**DATA SUPPLIED:**
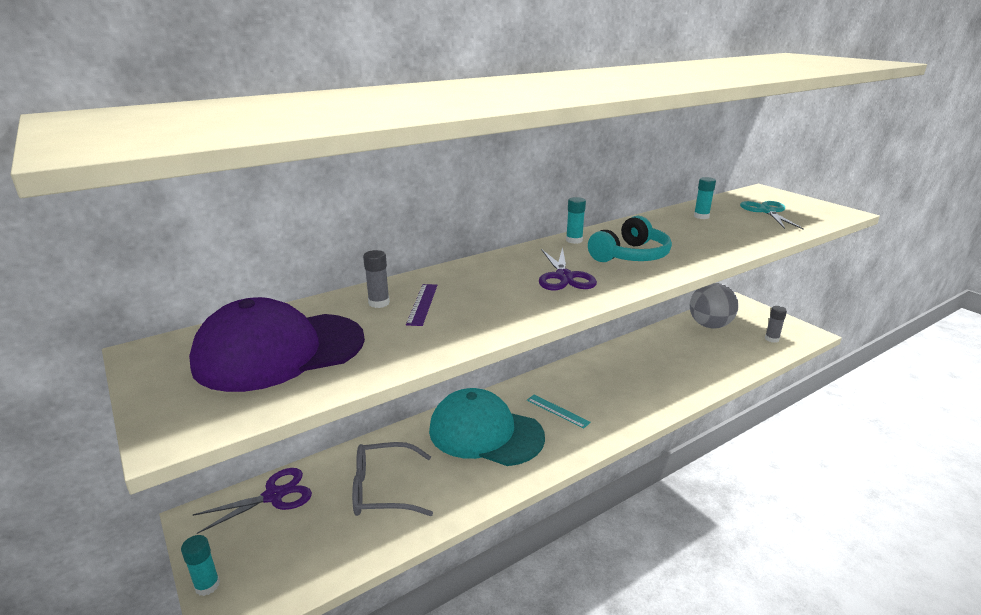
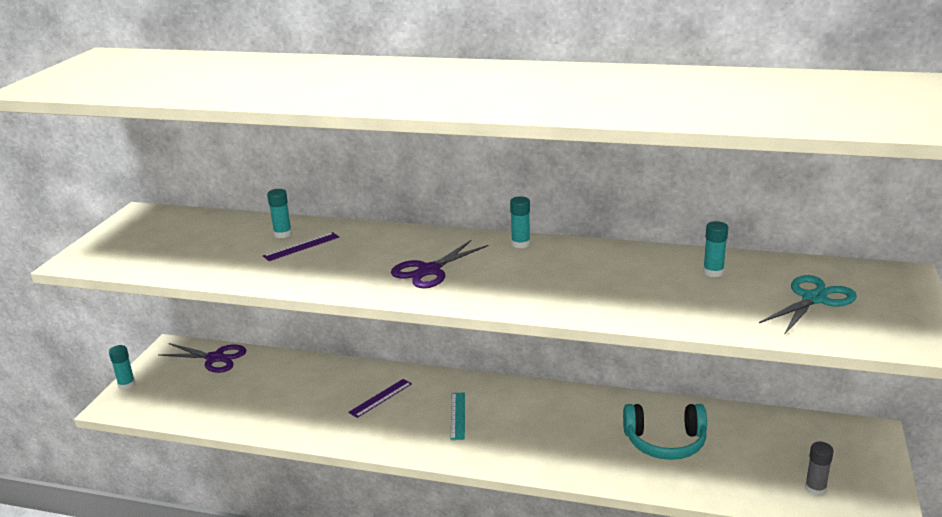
camera: 50 degrees right, 0 degrees up
(279, 351) = (181, 241): purple cap -> none
(379, 303) = (283, 234): grey glue stick -> turquoise glue stick
(384, 489) = (266, 392): grey glasses -> none
(485, 433) = (380, 398): turquoise cap -> purple ruler
(630, 256) = (526, 278): turquoise headphones -> turquoise headphones (665, 442)
(709, 325) = (768, 434): grey ball -> none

**EXERCISE GOAL:**
Please print the entries exactly as they stand. Images are not part of the copy.

**EXERCISE OUTPUT:**
camera: 50 degrees right, 0 degrees up
(279, 351) = (181, 241): purple cap -> none
(379, 303) = (283, 234): grey glue stick -> turquoise glue stick
(384, 489) = (266, 392): grey glasses -> none
(485, 433) = (380, 398): turquoise cap -> purple ruler
(630, 256) = (526, 278): turquoise headphones -> turquoise headphones (665, 442)
(709, 325) = (768, 434): grey ball -> none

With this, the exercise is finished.